§ **What to do**: Gather all lines in the records below that include the word "white".

Object transformation records
--- START ---
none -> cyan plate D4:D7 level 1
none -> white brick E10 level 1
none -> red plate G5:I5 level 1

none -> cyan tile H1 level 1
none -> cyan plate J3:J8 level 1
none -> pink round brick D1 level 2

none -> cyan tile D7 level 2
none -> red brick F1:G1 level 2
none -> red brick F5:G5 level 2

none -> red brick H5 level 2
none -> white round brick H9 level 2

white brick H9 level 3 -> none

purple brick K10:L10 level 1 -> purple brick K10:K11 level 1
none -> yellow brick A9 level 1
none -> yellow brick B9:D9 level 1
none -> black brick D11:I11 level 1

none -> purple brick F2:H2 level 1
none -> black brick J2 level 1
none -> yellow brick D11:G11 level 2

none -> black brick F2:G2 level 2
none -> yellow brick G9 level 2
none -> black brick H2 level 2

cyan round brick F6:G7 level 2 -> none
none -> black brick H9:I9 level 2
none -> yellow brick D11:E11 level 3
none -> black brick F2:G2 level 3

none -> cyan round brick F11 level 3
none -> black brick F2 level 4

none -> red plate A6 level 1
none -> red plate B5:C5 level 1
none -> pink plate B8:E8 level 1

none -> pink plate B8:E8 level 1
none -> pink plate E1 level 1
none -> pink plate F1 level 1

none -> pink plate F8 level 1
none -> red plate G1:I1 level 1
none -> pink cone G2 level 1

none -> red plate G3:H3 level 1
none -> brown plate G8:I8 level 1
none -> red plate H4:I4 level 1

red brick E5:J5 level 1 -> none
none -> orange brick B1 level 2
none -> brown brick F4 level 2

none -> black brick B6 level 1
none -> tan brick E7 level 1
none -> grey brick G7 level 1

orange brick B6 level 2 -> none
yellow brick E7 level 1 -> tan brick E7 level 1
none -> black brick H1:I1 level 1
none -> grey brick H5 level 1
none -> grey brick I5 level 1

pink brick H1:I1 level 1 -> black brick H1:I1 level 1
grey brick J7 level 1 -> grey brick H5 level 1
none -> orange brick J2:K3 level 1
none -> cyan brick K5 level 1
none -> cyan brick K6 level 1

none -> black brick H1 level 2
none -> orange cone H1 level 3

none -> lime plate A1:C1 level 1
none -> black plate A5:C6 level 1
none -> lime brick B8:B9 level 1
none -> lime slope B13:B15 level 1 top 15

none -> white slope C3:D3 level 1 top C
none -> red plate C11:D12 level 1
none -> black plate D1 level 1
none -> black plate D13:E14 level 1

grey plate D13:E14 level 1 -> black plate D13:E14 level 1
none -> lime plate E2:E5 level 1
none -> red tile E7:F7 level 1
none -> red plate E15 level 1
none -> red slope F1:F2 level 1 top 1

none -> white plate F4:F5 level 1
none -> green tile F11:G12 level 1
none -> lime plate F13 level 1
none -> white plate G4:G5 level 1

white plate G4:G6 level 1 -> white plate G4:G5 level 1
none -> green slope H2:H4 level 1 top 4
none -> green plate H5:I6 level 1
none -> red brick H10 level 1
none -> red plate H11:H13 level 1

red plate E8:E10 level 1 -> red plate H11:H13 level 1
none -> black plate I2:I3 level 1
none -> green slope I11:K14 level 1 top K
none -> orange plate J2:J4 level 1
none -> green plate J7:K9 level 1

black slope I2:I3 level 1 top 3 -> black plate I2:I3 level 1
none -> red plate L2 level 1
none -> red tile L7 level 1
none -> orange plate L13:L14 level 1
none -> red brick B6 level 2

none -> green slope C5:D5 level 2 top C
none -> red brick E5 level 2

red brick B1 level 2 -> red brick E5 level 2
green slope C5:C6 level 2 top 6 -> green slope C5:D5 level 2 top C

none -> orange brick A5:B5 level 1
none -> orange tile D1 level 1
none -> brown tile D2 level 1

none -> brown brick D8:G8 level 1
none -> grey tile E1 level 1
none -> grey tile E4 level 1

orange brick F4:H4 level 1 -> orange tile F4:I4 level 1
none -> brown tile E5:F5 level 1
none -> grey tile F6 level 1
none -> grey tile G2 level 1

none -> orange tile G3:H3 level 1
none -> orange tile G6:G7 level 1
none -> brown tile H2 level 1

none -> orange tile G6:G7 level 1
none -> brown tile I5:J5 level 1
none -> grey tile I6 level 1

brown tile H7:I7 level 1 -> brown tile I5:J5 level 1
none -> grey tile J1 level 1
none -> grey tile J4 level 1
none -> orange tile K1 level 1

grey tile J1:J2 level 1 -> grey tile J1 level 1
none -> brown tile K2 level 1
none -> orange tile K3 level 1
--- END ---
§ **Output of the task**:
none -> white brick E10 level 1
none -> white round brick H9 level 2
white brick H9 level 3 -> none
none -> white slope C3:D3 level 1 top C
none -> white plate F4:F5 level 1
none -> white plate G4:G5 level 1
white plate G4:G6 level 1 -> white plate G4:G5 level 1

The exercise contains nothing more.